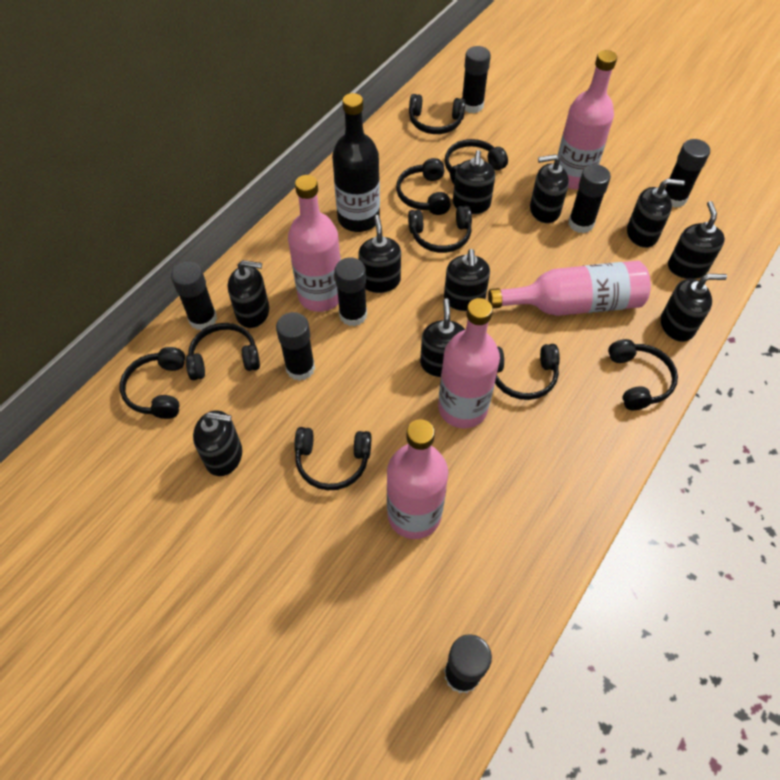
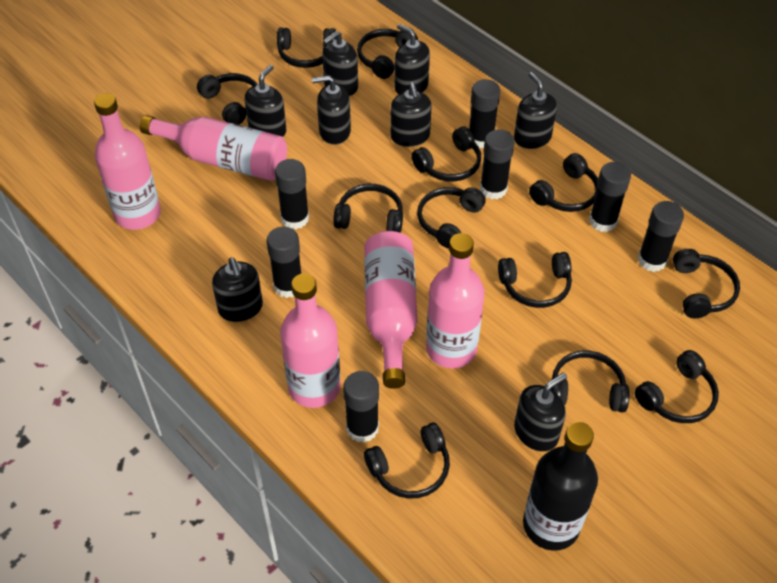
black headphones: 9 -> 12
black soap dispenser: 10 -> 8

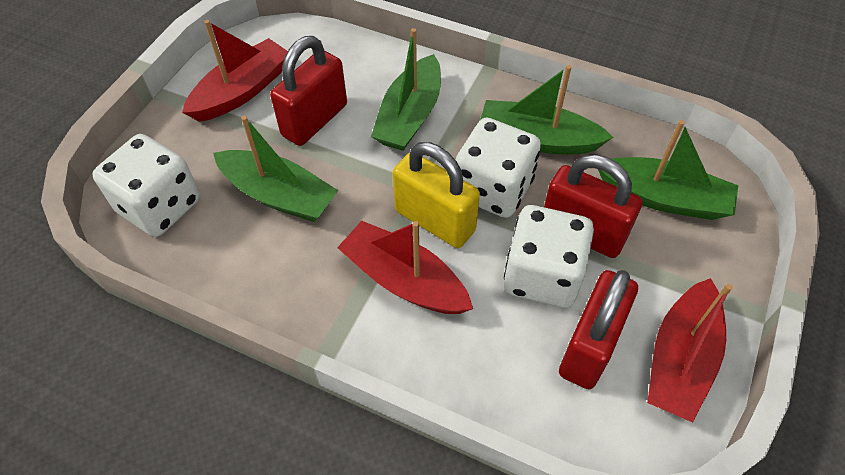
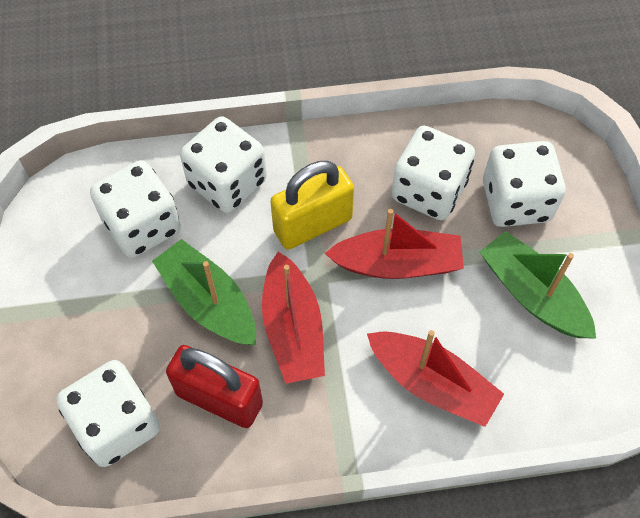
green boat: 4 -> 2
red padlock: 3 -> 1
white dice: 3 -> 5

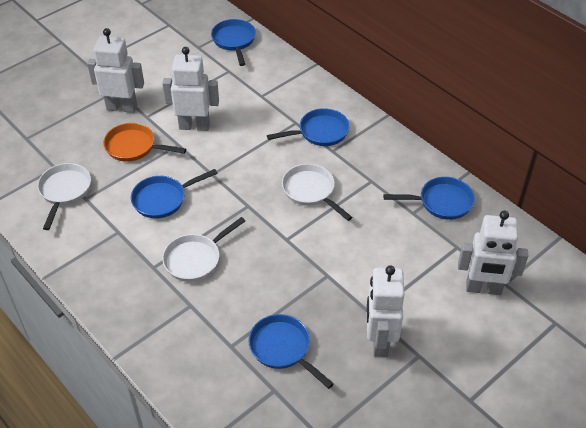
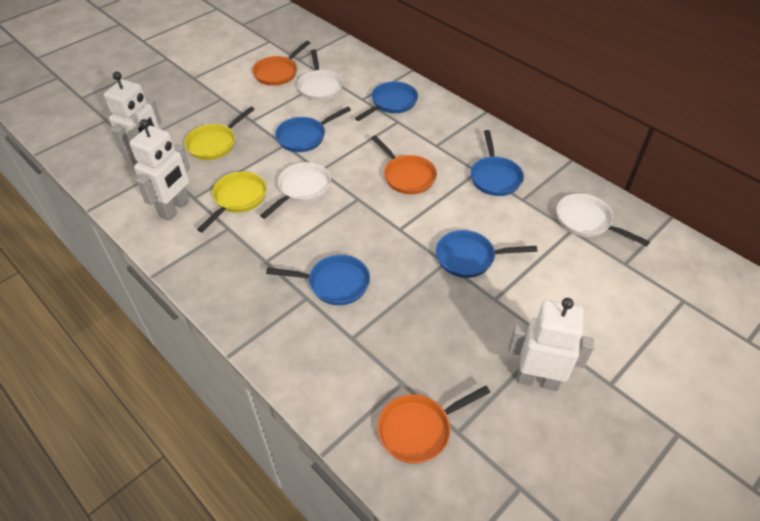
orange pan: 1 -> 3
white robot: 4 -> 3
yellow pan: 0 -> 2

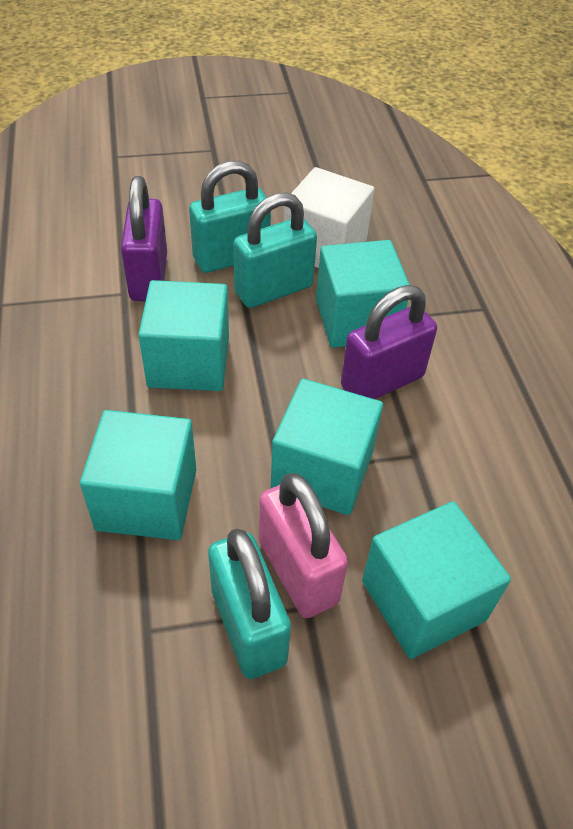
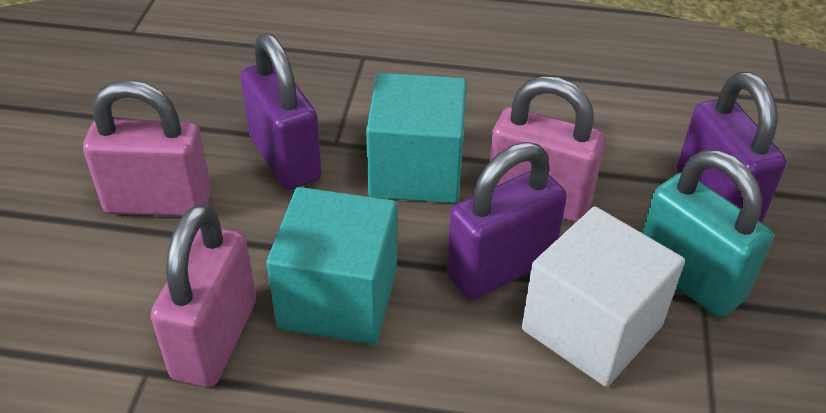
pink padlock: 1 -> 3
purple padlock: 2 -> 3
turquoise cube: 5 -> 2
turquoise padlock: 3 -> 1

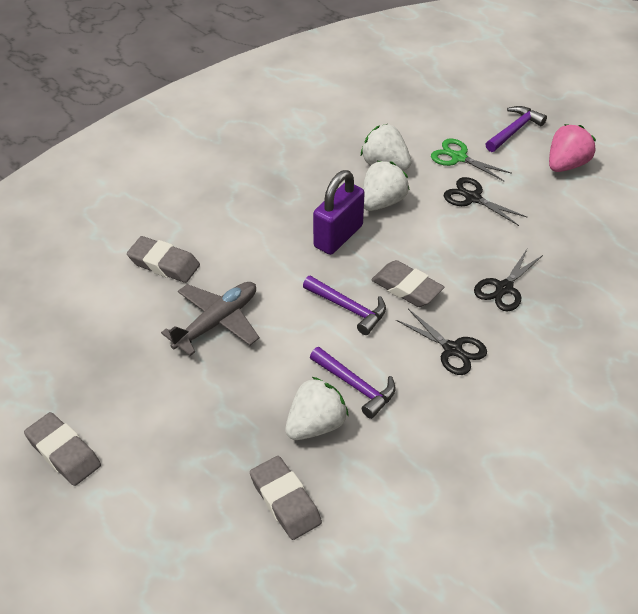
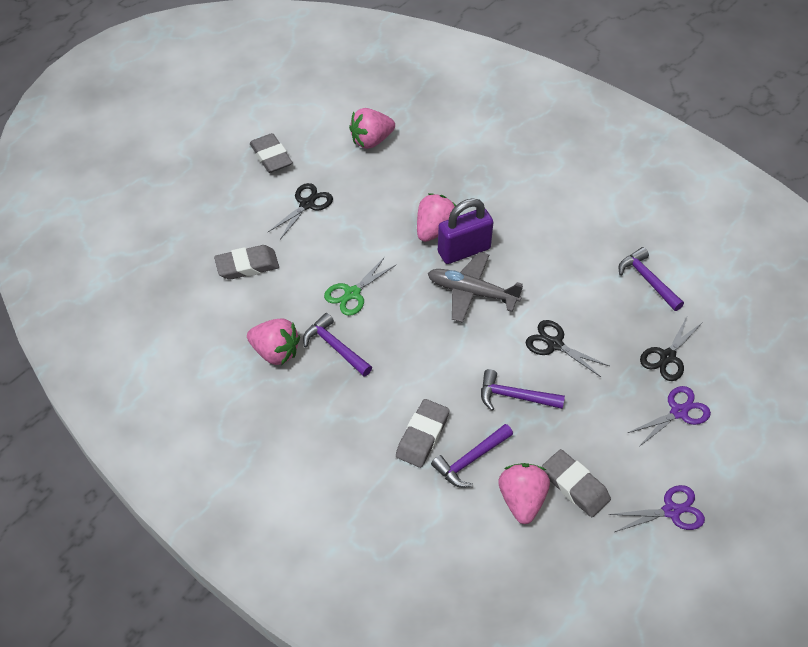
pink strawberry: 1 -> 4
purple hammer: 3 -> 4
purple scissors: 0 -> 2
white strawberry: 3 -> 0

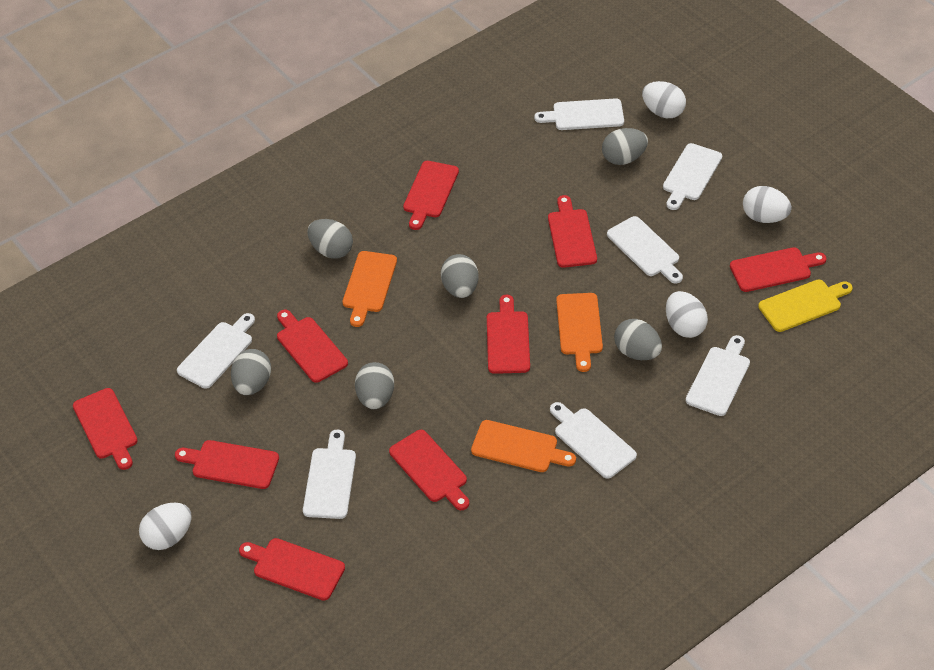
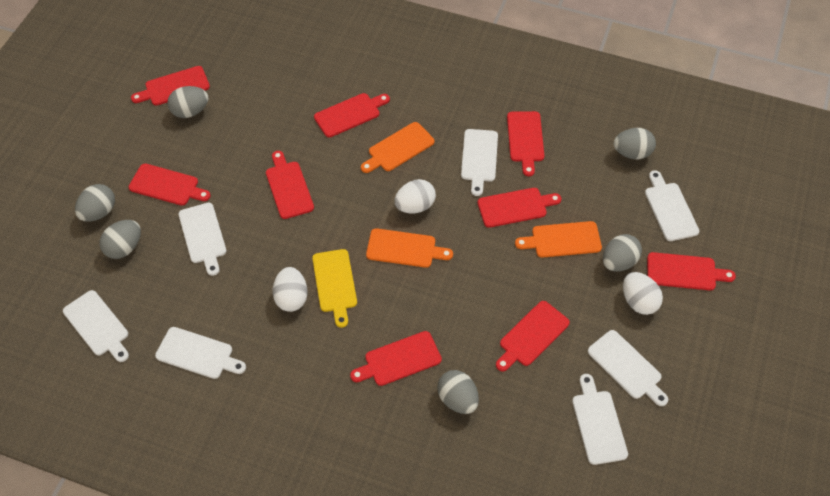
white egg: 4 -> 3

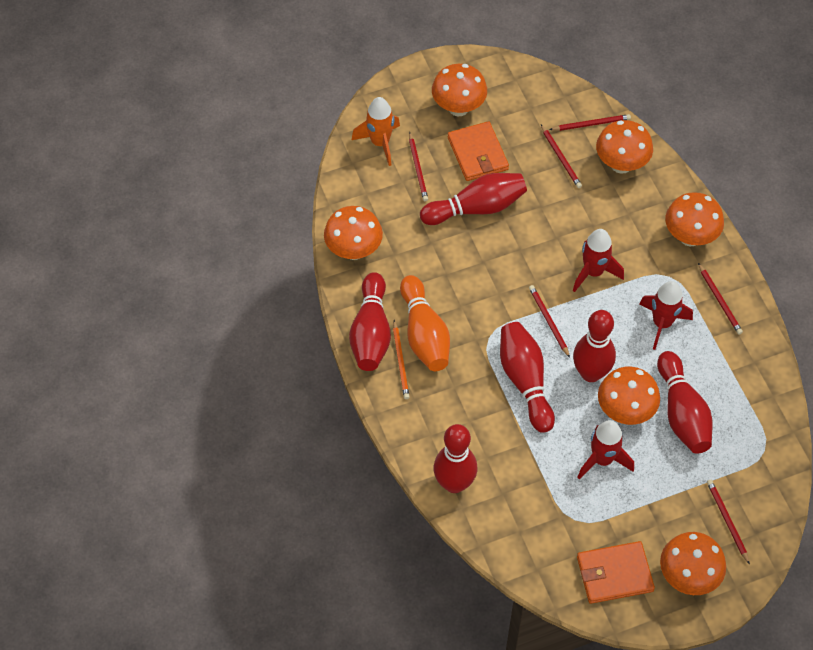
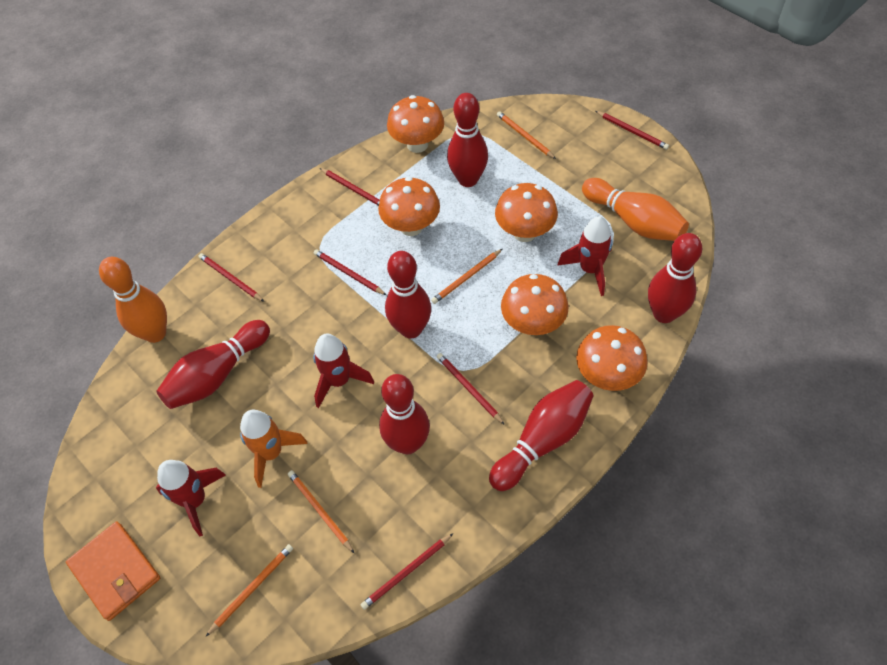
orange bowling pin: 1 -> 2
orange mushroom: 6 -> 5
orange pencil: 1 -> 4
orange wallet: 2 -> 1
•••
### [Work task]
Wherever a line in the data above holds "black", copy that line.

### [Task solution]
black headphones: 9 -> 12
black soap dispenser: 10 -> 8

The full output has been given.